__What the task requires__
What you return should be the exact lines from the one with "cyan square: (123, 177)" to the end of the records below, both included, and no pictures.

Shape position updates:
******************************
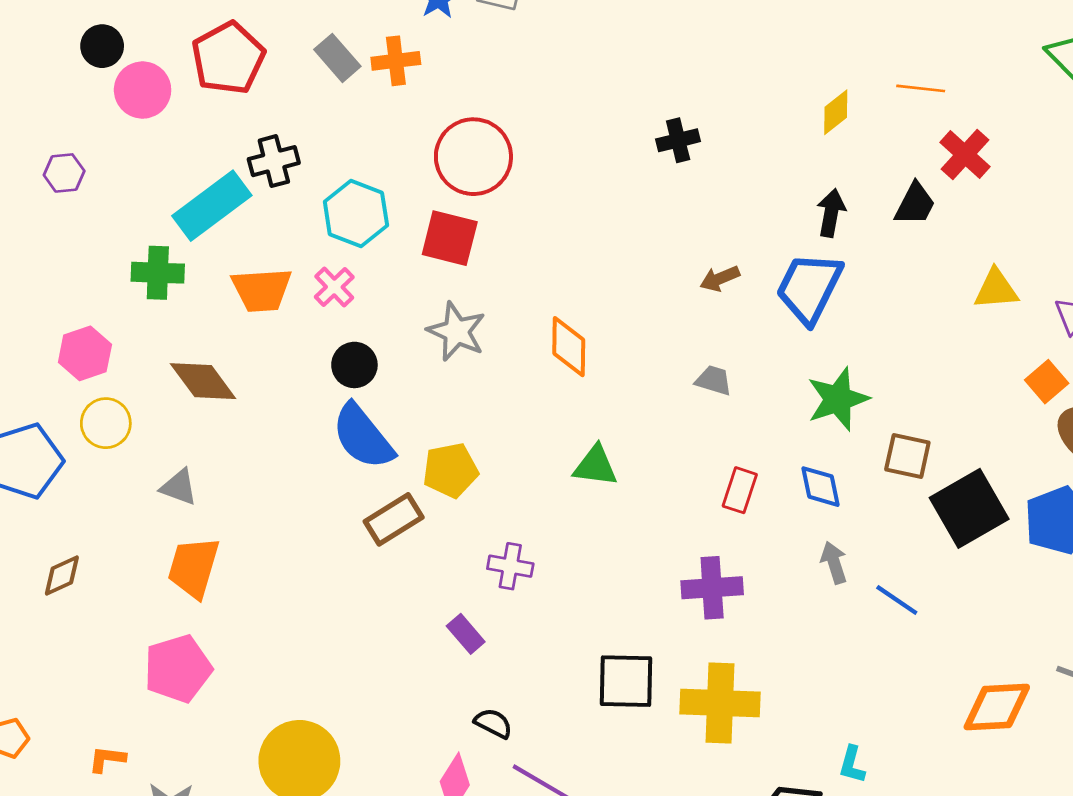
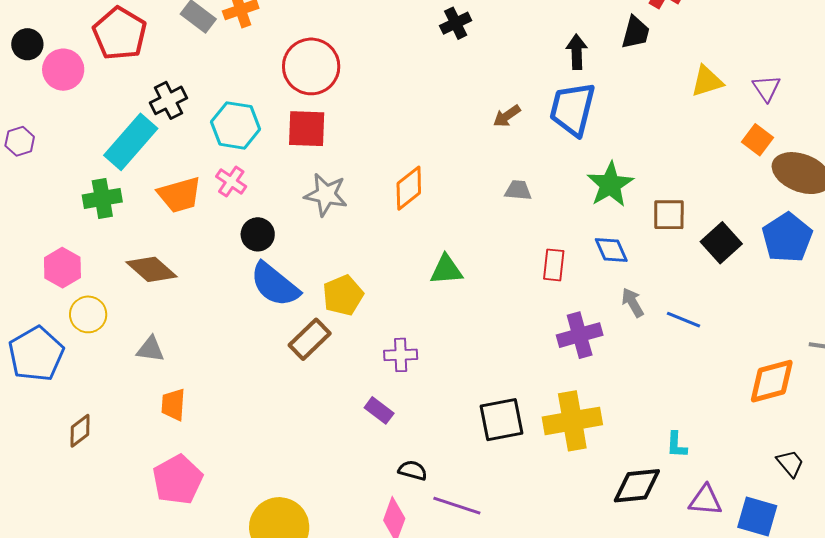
orange diamond: (569, 347) -> (409, 188), turned 63
black square: (969, 508) -> (721, 243), size x0.7
orange trapezoid: (193, 567) -> (173, 405), size x0.7
purple cross: (712, 588) -> (580, 335), moved

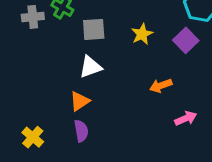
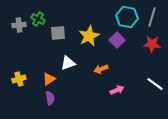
yellow star: (142, 34) -> (89, 36), size x1.5
white triangle: (91, 67) -> (68, 63), moved
yellow cross: (33, 137) -> (19, 79), moved, turned 32

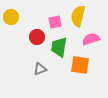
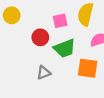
green trapezoid: (59, 47) -> (65, 48), turned -120

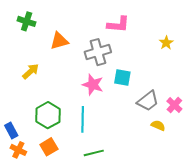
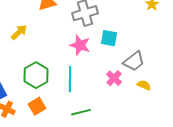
pink cross: (174, 105) -> (114, 78), moved

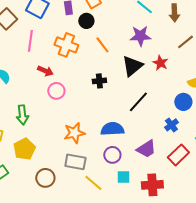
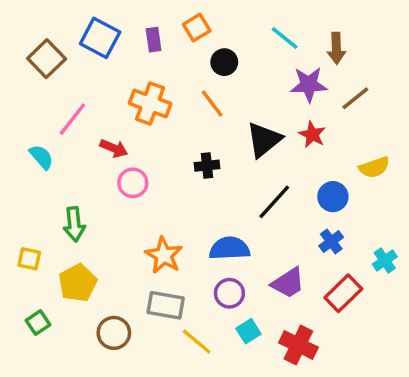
black circle: (86, 21) -> (224, 62), moved
purple star: (140, 36) -> (309, 85), moved
pink line: (30, 41) -> (72, 119), moved, turned 30
blue circle: (183, 102) -> (333, 197), moved
orange star: (74, 133) -> (164, 255), turned -30
cyan square: (123, 177) -> (248, 331), turned -32
red cross: (152, 185) -> (298, 345), turned 30

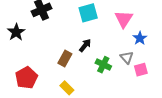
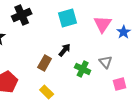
blue star: (140, 38) -> (124, 32), moved
pink square: (141, 70) -> (120, 84), moved

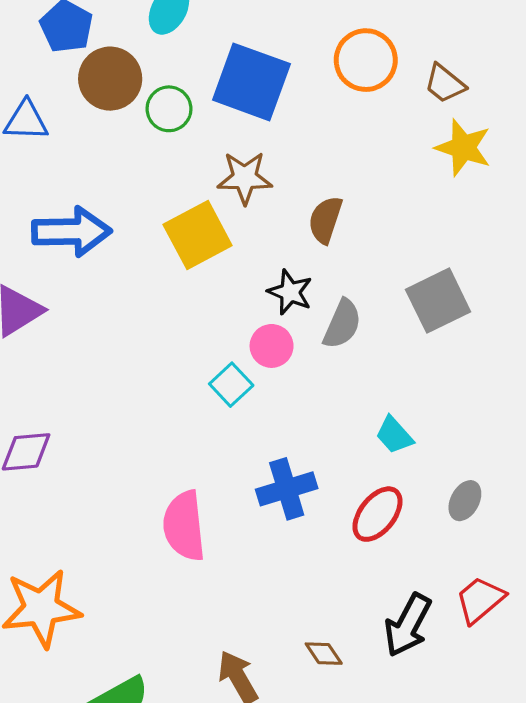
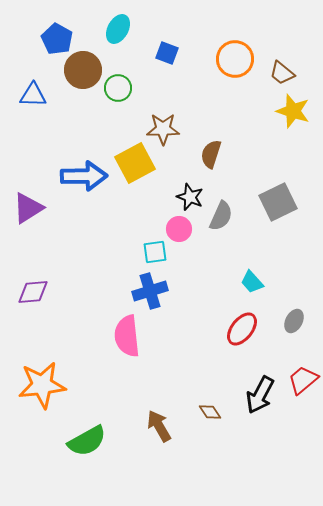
blue square: (251, 82) -> (167, 53), moved, size x0.5
blue arrow: (71, 232) -> (84, 176), moved
cyan square: (231, 385) -> (155, 252), turned 35
blue cross: (287, 489) -> (150, 291), moved

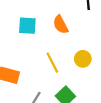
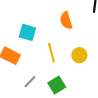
cyan square: (27, 26) -> (27, 32), moved

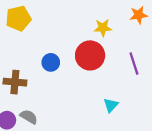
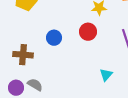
red circle: (90, 55) -> (88, 32), size x0.7

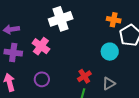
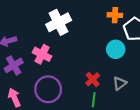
purple cross: (13, 53) -> (14, 65), turned -30
purple circle: (42, 79) -> (48, 89), size x1.6

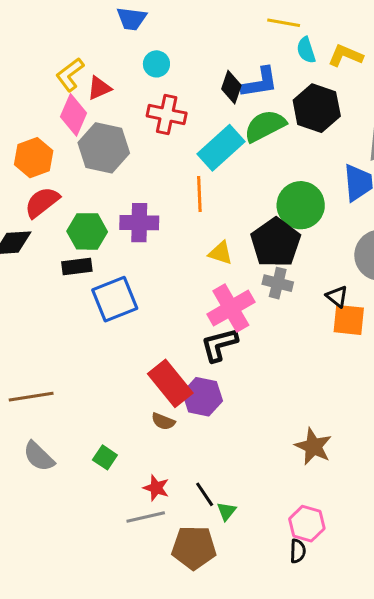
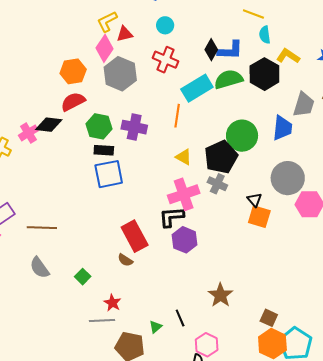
yellow L-shape: (345, 56) -> (288, 56), moved
black rectangle: (77, 267) -> (104, 150), moved
purple hexagon: (202, 397) -> (185, 240), moved
black line: (205, 494) -> (180, 318), moved

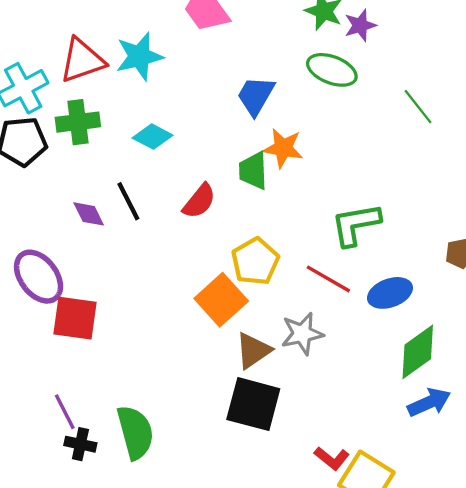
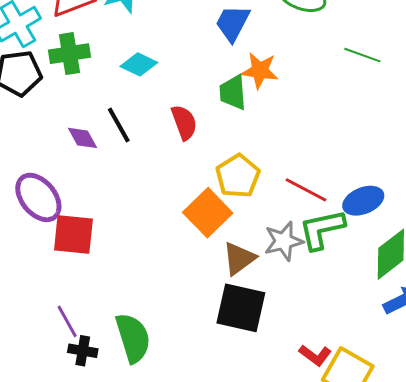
green line: (418, 107) -> (362, 55), moved, turned -30
red semicircle: (199, 201) -> (184, 122), turned -57
green L-shape: (356, 224) -> (322, 229), moved

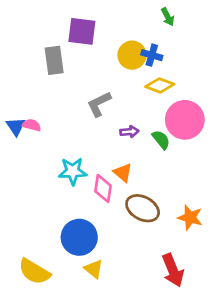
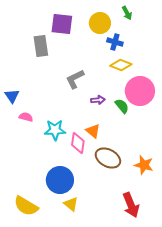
yellow circle: (132, 55) -> (100, 23), moved
pink semicircle: (32, 125) -> (26, 117), moved

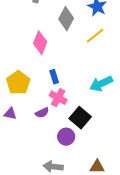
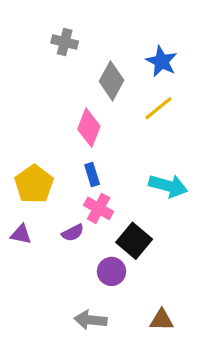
pink diamond: (40, 43) -> (89, 128), moved
cyan arrow: (101, 84) -> (168, 186), turned -140

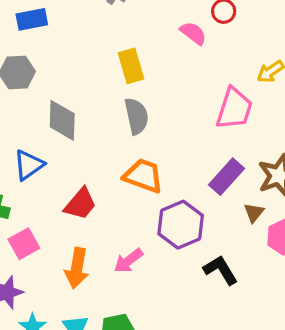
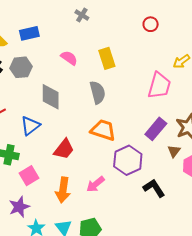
pink semicircle: (193, 33) -> (69, 58), moved
yellow rectangle: (131, 66) -> (107, 58), moved

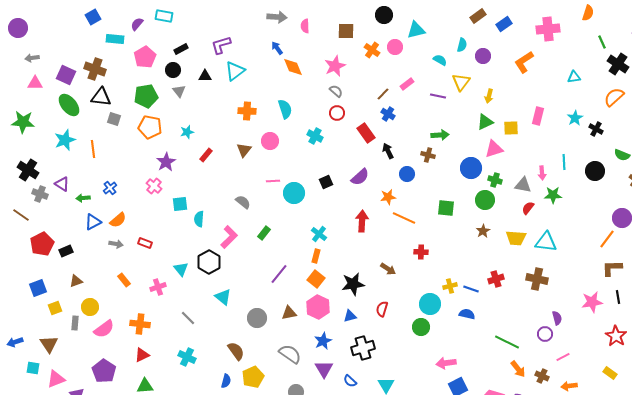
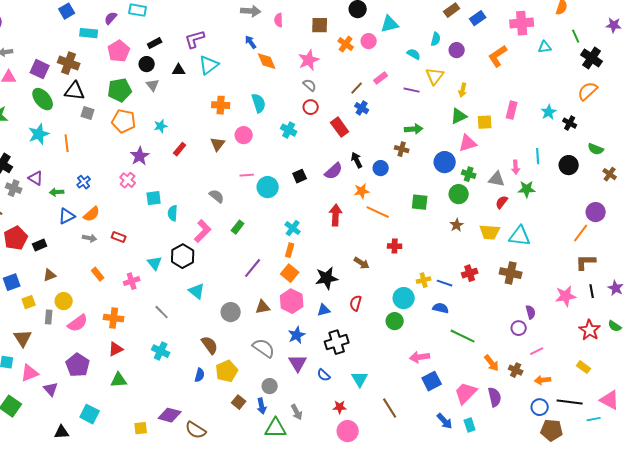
******************************
__Expected answer__
cyan square: (123, 177) -> (248, 331), turned -32
red cross: (152, 185) -> (298, 345), turned 30

blue star: (140, 38) -> (124, 32), moved
pink square: (141, 70) -> (120, 84), moved

blue square: (251, 82) -> (167, 53), moved, size x0.5
blue arrow: (71, 232) -> (84, 176), moved
cyan square: (231, 385) -> (155, 252), turned 35
blue cross: (287, 489) -> (150, 291), moved

cyan square: (27, 26) -> (27, 32), moved

red circle: (90, 55) -> (88, 32), size x0.7

purple cross: (13, 53) -> (14, 65), turned -30
purple circle: (42, 79) -> (48, 89), size x1.6

yellow L-shape: (345, 56) -> (288, 56), moved
black rectangle: (77, 267) -> (104, 150), moved
purple hexagon: (202, 397) -> (185, 240), moved
black line: (205, 494) -> (180, 318), moved

green line: (418, 107) -> (362, 55), moved, turned -30
red semicircle: (199, 201) -> (184, 122), turned -57
green L-shape: (356, 224) -> (322, 229), moved

yellow circle: (132, 55) -> (100, 23), moved
pink semicircle: (32, 125) -> (26, 117), moved

pink diamond: (40, 43) -> (89, 128), moved
cyan arrow: (101, 84) -> (168, 186), turned -140

pink semicircle: (193, 33) -> (69, 58), moved
yellow rectangle: (131, 66) -> (107, 58), moved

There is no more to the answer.